Task statement
Your reply should repeat, exactly, the line containing "D1: zener 18V" and the rest of the material after it.

Data for processing
┏━━
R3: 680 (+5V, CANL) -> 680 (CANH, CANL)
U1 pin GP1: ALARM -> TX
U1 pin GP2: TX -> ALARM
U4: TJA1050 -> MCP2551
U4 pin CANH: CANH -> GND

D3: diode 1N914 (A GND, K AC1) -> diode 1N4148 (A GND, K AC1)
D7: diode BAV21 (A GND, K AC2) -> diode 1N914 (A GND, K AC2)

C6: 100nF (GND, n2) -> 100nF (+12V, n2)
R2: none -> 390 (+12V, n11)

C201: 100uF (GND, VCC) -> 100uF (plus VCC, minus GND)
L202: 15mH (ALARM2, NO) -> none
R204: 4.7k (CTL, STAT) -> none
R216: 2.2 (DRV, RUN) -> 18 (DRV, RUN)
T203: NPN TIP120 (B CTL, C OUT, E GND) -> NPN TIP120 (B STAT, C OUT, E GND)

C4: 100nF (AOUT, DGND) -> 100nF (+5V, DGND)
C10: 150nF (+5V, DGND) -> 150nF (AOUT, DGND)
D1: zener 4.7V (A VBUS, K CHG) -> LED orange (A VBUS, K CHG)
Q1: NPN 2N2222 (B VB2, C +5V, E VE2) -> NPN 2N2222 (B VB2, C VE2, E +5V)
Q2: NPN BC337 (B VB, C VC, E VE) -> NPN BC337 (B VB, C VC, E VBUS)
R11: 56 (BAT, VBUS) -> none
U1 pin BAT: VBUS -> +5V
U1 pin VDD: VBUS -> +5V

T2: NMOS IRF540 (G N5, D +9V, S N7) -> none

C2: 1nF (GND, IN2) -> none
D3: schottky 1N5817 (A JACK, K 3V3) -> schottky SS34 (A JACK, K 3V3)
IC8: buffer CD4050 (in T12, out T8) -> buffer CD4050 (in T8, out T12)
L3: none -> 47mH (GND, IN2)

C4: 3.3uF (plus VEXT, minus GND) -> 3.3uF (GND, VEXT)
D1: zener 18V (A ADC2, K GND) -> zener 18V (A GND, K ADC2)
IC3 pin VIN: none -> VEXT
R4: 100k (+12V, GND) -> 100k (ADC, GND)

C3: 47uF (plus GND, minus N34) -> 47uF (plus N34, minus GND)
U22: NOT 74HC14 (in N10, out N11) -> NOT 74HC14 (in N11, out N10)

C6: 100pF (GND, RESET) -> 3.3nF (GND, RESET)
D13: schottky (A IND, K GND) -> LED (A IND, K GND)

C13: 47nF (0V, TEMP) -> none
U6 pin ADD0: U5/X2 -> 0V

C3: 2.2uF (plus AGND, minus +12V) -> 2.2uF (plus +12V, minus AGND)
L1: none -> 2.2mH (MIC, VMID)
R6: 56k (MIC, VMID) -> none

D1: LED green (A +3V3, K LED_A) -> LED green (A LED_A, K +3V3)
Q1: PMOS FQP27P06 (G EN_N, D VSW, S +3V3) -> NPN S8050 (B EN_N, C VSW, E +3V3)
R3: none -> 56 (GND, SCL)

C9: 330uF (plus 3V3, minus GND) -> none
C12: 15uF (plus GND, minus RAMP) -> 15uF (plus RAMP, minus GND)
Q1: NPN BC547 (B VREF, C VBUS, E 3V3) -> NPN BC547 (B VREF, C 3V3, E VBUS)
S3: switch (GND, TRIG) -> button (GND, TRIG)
┗━━
Solution to the exercise
D1: zener 18V (A ADC2, K GND) -> zener 18V (A GND, K ADC2)
IC3 pin VIN: none -> VEXT
R4: 100k (+12V, GND) -> 100k (ADC, GND)

C3: 47uF (plus GND, minus N34) -> 47uF (plus N34, minus GND)
U22: NOT 74HC14 (in N10, out N11) -> NOT 74HC14 (in N11, out N10)

C6: 100pF (GND, RESET) -> 3.3nF (GND, RESET)
D13: schottky (A IND, K GND) -> LED (A IND, K GND)

C13: 47nF (0V, TEMP) -> none
U6 pin ADD0: U5/X2 -> 0V

C3: 2.2uF (plus AGND, minus +12V) -> 2.2uF (plus +12V, minus AGND)
L1: none -> 2.2mH (MIC, VMID)
R6: 56k (MIC, VMID) -> none

D1: LED green (A +3V3, K LED_A) -> LED green (A LED_A, K +3V3)
Q1: PMOS FQP27P06 (G EN_N, D VSW, S +3V3) -> NPN S8050 (B EN_N, C VSW, E +3V3)
R3: none -> 56 (GND, SCL)

C9: 330uF (plus 3V3, minus GND) -> none
C12: 15uF (plus GND, minus RAMP) -> 15uF (plus RAMP, minus GND)
Q1: NPN BC547 (B VREF, C VBUS, E 3V3) -> NPN BC547 (B VREF, C 3V3, E VBUS)
S3: switch (GND, TRIG) -> button (GND, TRIG)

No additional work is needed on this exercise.